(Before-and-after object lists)
══════════
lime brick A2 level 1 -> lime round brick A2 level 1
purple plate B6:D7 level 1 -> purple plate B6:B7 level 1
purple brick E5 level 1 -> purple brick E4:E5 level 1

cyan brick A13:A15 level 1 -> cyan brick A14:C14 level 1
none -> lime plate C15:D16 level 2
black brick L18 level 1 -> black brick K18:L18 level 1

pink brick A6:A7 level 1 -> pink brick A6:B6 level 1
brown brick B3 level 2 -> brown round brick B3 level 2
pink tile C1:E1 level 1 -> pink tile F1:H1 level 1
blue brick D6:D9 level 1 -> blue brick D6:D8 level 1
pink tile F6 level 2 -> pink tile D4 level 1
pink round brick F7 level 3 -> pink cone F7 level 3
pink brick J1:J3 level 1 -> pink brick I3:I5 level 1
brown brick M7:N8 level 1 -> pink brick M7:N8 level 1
══════════
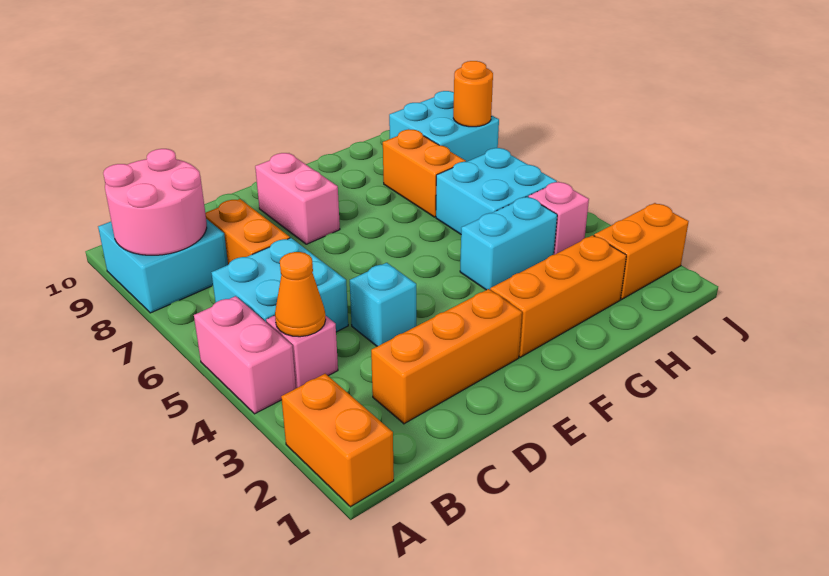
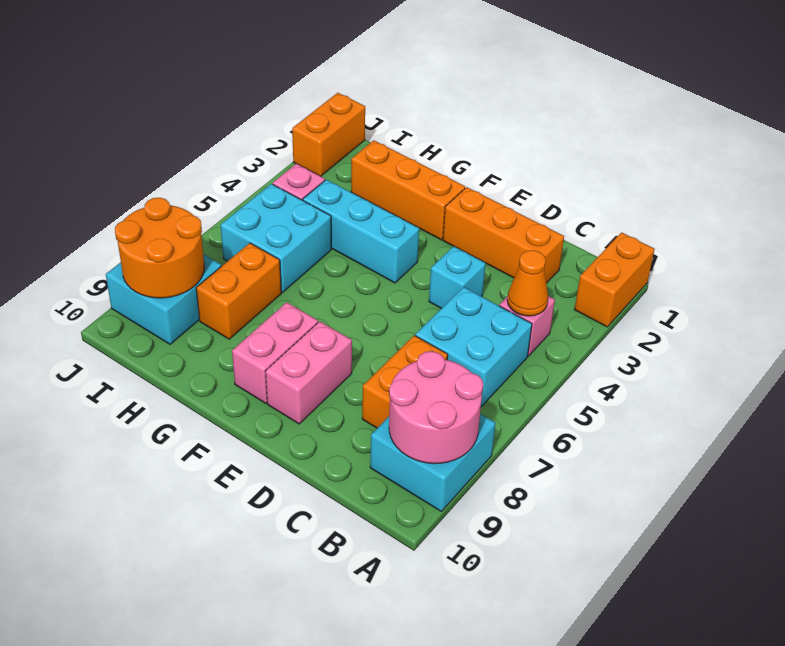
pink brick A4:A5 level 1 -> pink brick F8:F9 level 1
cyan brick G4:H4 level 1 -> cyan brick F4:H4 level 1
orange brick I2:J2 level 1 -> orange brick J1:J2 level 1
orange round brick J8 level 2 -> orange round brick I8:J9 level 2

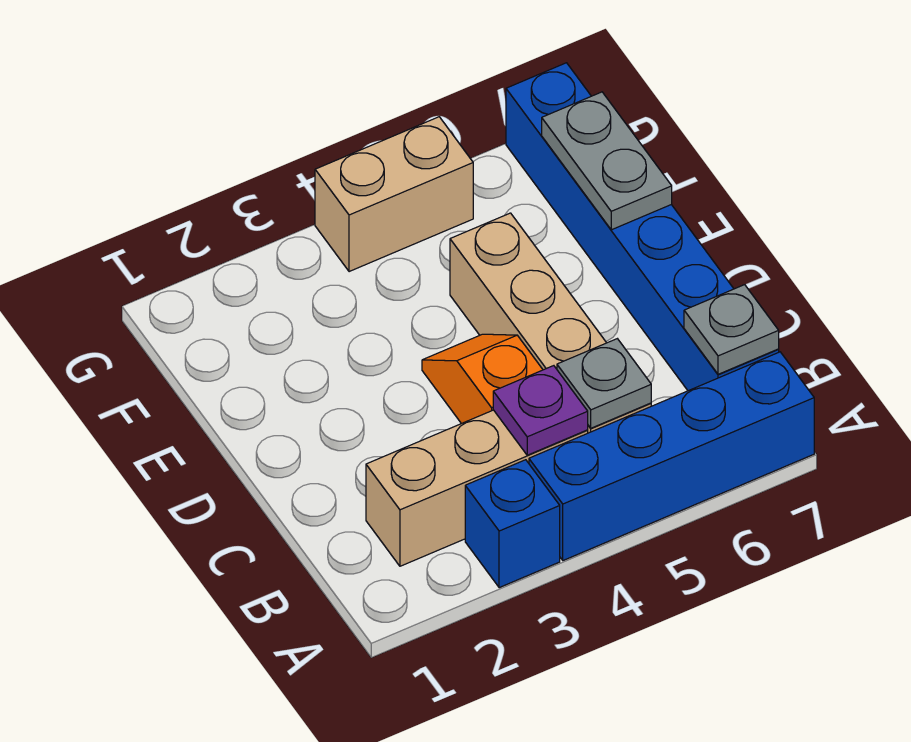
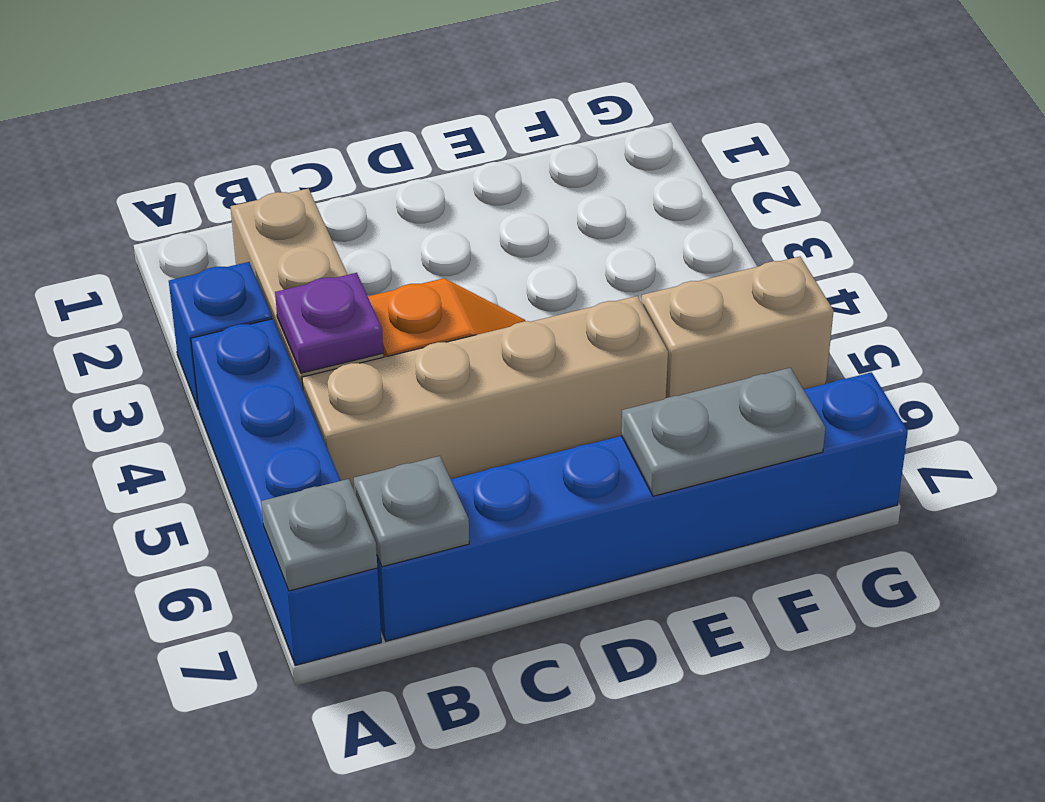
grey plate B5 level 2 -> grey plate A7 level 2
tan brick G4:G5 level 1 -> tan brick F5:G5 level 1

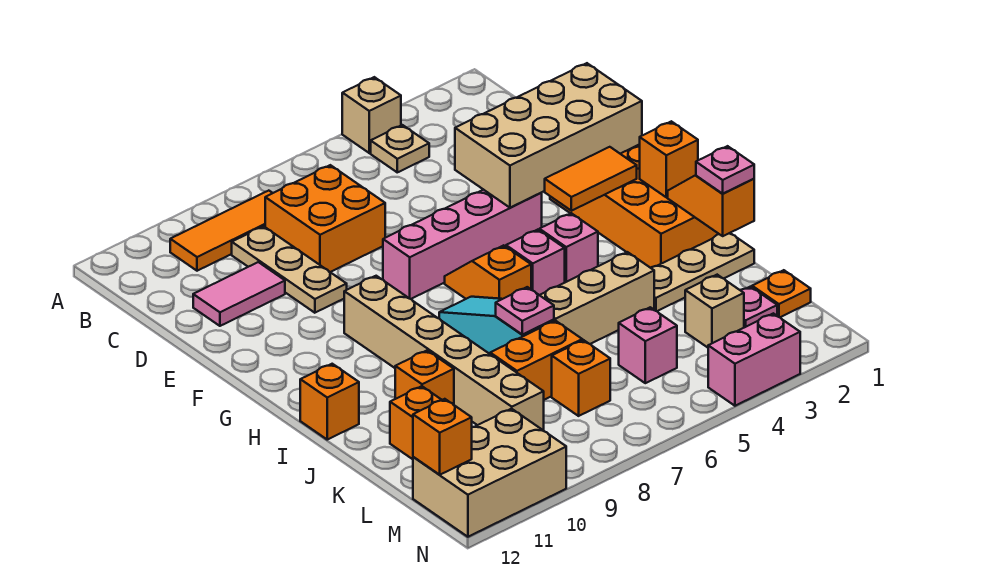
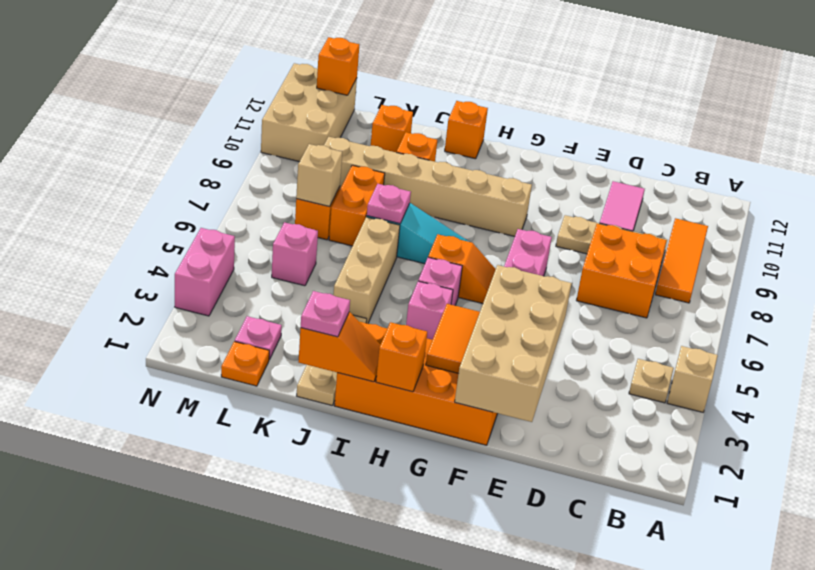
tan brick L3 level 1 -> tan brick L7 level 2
══════════
From the records above, reproduce exactly the lines from the one with "purple plate B6:D7" to the one with "brown brick M7:N8", both included, and no others.

purple plate B6:D7 level 1 -> purple plate B6:B7 level 1
purple brick E5 level 1 -> purple brick E4:E5 level 1

cyan brick A13:A15 level 1 -> cyan brick A14:C14 level 1
none -> lime plate C15:D16 level 2
black brick L18 level 1 -> black brick K18:L18 level 1

pink brick A6:A7 level 1 -> pink brick A6:B6 level 1
brown brick B3 level 2 -> brown round brick B3 level 2
pink tile C1:E1 level 1 -> pink tile F1:H1 level 1
blue brick D6:D9 level 1 -> blue brick D6:D8 level 1
pink tile F6 level 2 -> pink tile D4 level 1
pink round brick F7 level 3 -> pink cone F7 level 3
pink brick J1:J3 level 1 -> pink brick I3:I5 level 1
brown brick M7:N8 level 1 -> pink brick M7:N8 level 1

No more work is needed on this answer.